● **Task requirements**:
Without including the pictures, copy out every line below.

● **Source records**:
-.-.-

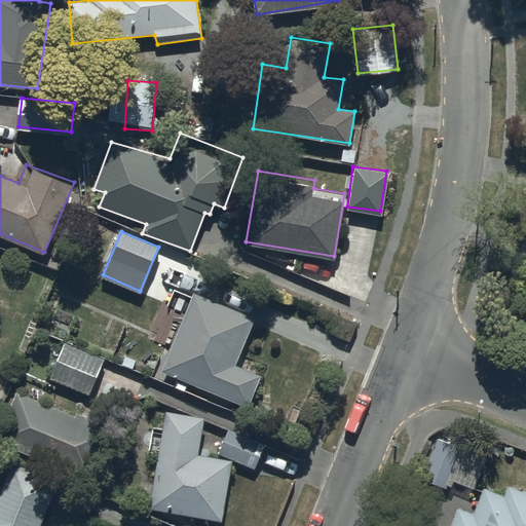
[(192,292),(160,370),(248,406),(261,373),(237,363),(257,318),(192,292)]
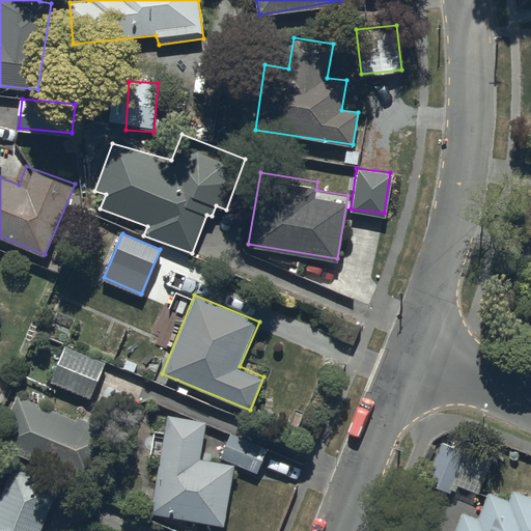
[(105,361),(66,344),(51,378),(90,395),(105,361)]
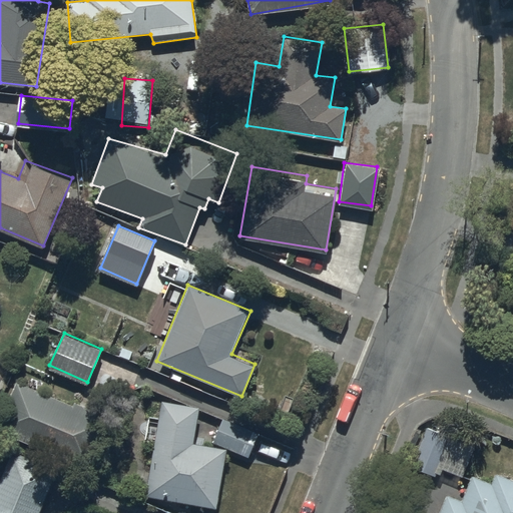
[(74,405),(17,381),(0,425),(0,427),(89,468),(112,416),(76,401),(74,405)]
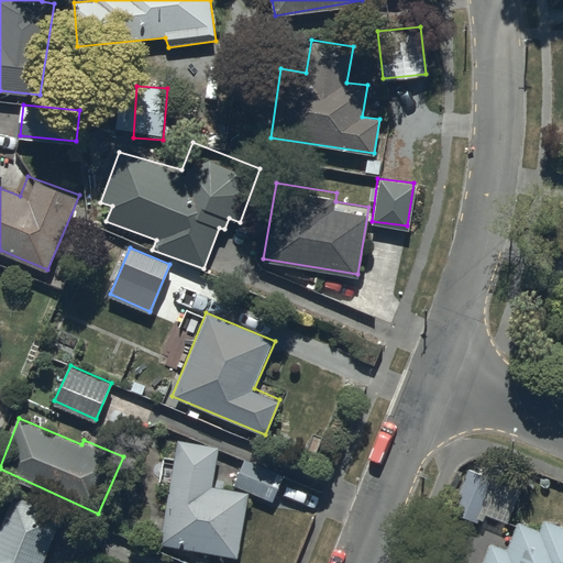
[(178,439),(159,541),(239,555),(250,493),(212,486),(219,446),(178,439)]
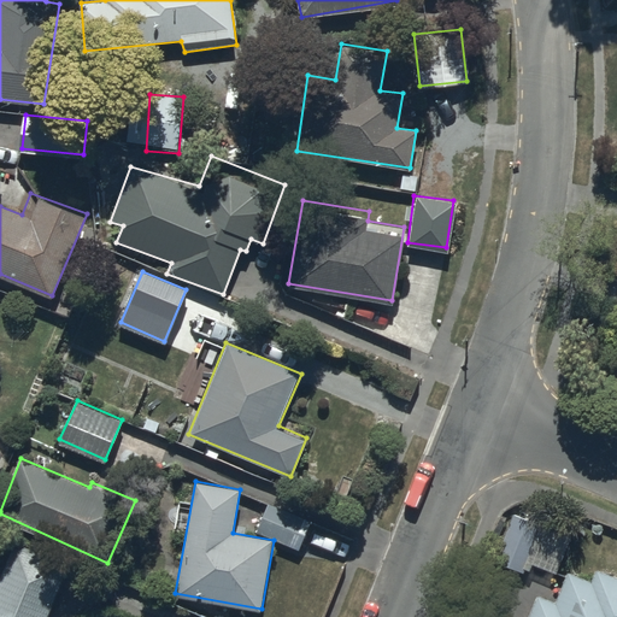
[(523,570),(545,521),(515,509),(493,558),(523,570)]
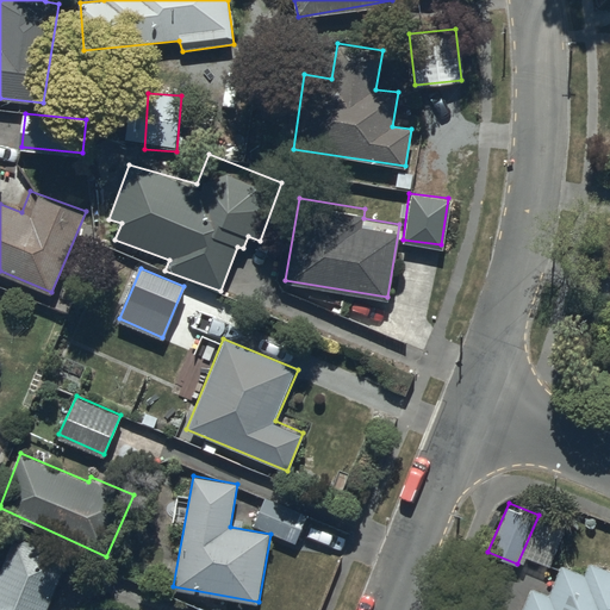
[(12,535),(0,562),(0,609),(44,609),(67,558),(12,535)]
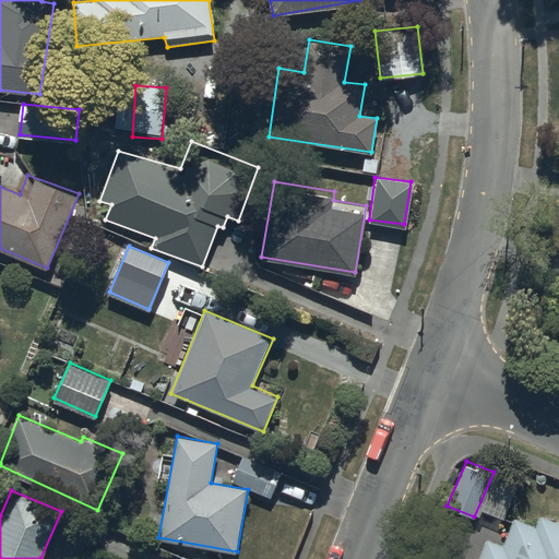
[(558,558),(558,522),(539,513),(534,525),(514,518),(504,543),(485,538),(476,558),(558,558)]
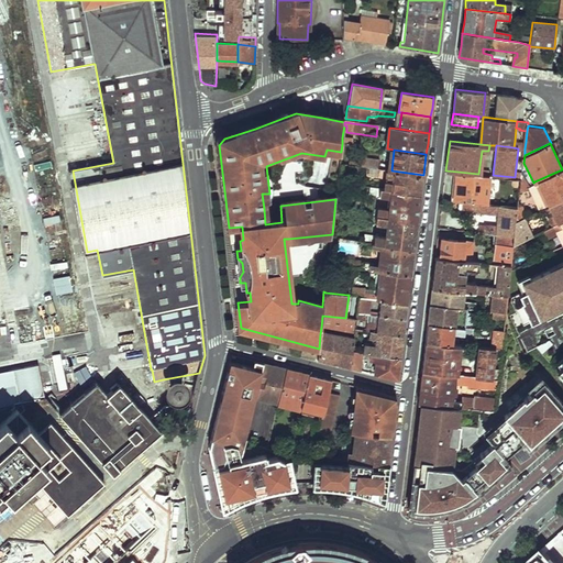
[(362,166),(383,169),(383,166),(377,165),(377,162),(362,159),(362,166)]
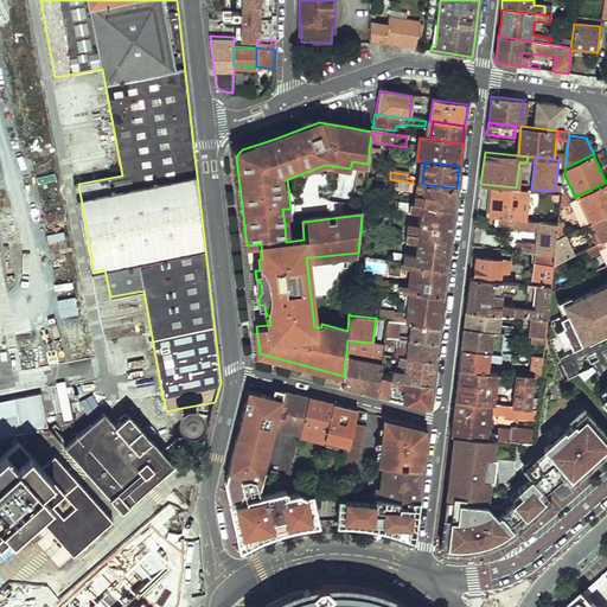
[(416,183),(410,203),(454,210),(455,199),(457,189),(422,184),(416,183)]
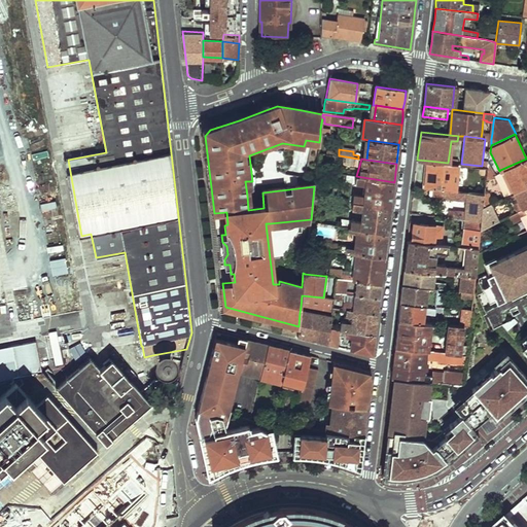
[(513,192),(526,185),(526,160),(526,159),(500,170),(511,194),(513,192)]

-.-.-

● **Response to this task**:
[(192,292),(160,370),(248,406),(261,373),(237,363),(257,318),(192,292)]
[(105,361),(66,344),(51,378),(90,395),(105,361)]
[(74,405),(17,381),(0,425),(0,427),(89,468),(112,416),(76,401),(74,405)]
[(178,439),(159,541),(239,555),(250,493),(212,486),(219,446),(178,439)]
[(523,570),(545,521),(515,509),(493,558),(523,570)]
[(12,535),(0,562),(0,609),(44,609),(67,558),(12,535)]
[(558,558),(558,522),(539,513),(534,525),(514,518),(504,543),(485,538),(476,558),(558,558)]
[(362,166),(383,169),(383,166),(377,165),(377,162),(362,159),(362,166)]
[(416,183),(410,203),(454,210),(455,199),(457,189),(422,184),(416,183)]
[(513,192),(526,185),(526,160),(526,159),(500,170),(511,194),(513,192)]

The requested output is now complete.